__WORK TO COMPLETE__.
Quote exactly and only this range of lines in the data below: the line that holds "RFID3 pin SCK: A5 -> D13" to the line that holds "SERVO1 pin PWM: 7 -> 6", both included.

__GIVEN RECORDS__.
BEGIN

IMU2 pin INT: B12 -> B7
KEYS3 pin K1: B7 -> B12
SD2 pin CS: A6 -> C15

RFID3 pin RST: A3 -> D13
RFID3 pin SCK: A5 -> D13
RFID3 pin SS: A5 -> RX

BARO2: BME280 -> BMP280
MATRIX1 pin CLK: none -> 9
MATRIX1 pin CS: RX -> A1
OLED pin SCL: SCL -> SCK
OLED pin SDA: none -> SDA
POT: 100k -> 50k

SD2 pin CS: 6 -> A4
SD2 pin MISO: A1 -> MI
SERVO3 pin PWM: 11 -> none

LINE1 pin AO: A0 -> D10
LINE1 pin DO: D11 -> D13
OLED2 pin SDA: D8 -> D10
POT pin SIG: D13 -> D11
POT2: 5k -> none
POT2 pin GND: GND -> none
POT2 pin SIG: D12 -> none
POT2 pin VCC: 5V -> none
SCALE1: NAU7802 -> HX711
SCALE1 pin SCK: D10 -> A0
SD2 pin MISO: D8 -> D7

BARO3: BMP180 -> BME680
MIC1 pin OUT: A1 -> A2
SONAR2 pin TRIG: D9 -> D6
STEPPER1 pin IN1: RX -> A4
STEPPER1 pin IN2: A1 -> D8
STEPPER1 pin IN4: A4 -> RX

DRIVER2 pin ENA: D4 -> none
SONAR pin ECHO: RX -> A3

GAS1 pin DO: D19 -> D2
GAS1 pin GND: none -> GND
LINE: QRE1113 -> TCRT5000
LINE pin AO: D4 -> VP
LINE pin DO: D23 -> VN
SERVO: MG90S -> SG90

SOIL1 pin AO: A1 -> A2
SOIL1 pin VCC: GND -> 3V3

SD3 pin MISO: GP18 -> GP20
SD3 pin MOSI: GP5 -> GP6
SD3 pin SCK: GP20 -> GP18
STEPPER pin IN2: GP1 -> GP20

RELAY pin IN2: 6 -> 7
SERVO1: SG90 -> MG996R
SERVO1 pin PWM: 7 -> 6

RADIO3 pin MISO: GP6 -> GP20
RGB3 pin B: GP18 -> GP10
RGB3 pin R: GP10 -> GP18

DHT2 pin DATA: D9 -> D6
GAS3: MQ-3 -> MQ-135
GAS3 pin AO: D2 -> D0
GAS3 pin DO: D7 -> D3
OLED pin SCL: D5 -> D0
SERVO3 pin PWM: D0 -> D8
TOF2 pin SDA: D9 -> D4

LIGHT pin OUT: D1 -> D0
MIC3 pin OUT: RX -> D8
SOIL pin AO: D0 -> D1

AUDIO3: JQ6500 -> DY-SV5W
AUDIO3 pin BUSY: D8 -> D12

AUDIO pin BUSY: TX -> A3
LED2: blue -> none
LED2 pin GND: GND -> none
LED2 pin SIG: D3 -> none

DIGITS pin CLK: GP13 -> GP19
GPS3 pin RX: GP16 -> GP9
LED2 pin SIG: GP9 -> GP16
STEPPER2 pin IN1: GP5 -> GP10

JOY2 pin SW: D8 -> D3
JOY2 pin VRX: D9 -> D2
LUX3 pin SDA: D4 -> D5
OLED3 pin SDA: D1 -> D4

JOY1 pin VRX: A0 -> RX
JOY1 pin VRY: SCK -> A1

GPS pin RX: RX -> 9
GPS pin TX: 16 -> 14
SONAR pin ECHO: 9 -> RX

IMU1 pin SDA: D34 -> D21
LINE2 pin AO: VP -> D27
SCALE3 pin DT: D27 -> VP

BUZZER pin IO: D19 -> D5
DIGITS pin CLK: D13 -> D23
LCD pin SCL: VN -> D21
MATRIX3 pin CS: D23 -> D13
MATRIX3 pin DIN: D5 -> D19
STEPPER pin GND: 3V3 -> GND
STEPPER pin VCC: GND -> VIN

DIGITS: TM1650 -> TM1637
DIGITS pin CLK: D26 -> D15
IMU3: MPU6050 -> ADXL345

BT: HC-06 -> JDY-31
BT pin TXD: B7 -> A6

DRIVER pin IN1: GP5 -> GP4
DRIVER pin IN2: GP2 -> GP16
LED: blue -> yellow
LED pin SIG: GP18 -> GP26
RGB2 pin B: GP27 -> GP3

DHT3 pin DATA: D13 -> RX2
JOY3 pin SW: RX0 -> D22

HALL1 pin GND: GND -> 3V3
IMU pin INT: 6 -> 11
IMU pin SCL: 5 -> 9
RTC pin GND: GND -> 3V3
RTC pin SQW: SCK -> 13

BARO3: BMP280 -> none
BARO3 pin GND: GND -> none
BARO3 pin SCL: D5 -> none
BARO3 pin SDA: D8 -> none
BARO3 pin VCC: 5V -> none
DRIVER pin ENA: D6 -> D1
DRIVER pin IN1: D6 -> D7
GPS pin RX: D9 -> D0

END

__SOLUTION TO THE EXERCISE__.
RFID3 pin SCK: A5 -> D13
RFID3 pin SS: A5 -> RX

BARO2: BME280 -> BMP280
MATRIX1 pin CLK: none -> 9
MATRIX1 pin CS: RX -> A1
OLED pin SCL: SCL -> SCK
OLED pin SDA: none -> SDA
POT: 100k -> 50k

SD2 pin CS: 6 -> A4
SD2 pin MISO: A1 -> MI
SERVO3 pin PWM: 11 -> none

LINE1 pin AO: A0 -> D10
LINE1 pin DO: D11 -> D13
OLED2 pin SDA: D8 -> D10
POT pin SIG: D13 -> D11
POT2: 5k -> none
POT2 pin GND: GND -> none
POT2 pin SIG: D12 -> none
POT2 pin VCC: 5V -> none
SCALE1: NAU7802 -> HX711
SCALE1 pin SCK: D10 -> A0
SD2 pin MISO: D8 -> D7

BARO3: BMP180 -> BME680
MIC1 pin OUT: A1 -> A2
SONAR2 pin TRIG: D9 -> D6
STEPPER1 pin IN1: RX -> A4
STEPPER1 pin IN2: A1 -> D8
STEPPER1 pin IN4: A4 -> RX

DRIVER2 pin ENA: D4 -> none
SONAR pin ECHO: RX -> A3

GAS1 pin DO: D19 -> D2
GAS1 pin GND: none -> GND
LINE: QRE1113 -> TCRT5000
LINE pin AO: D4 -> VP
LINE pin DO: D23 -> VN
SERVO: MG90S -> SG90

SOIL1 pin AO: A1 -> A2
SOIL1 pin VCC: GND -> 3V3

SD3 pin MISO: GP18 -> GP20
SD3 pin MOSI: GP5 -> GP6
SD3 pin SCK: GP20 -> GP18
STEPPER pin IN2: GP1 -> GP20

RELAY pin IN2: 6 -> 7
SERVO1: SG90 -> MG996R
SERVO1 pin PWM: 7 -> 6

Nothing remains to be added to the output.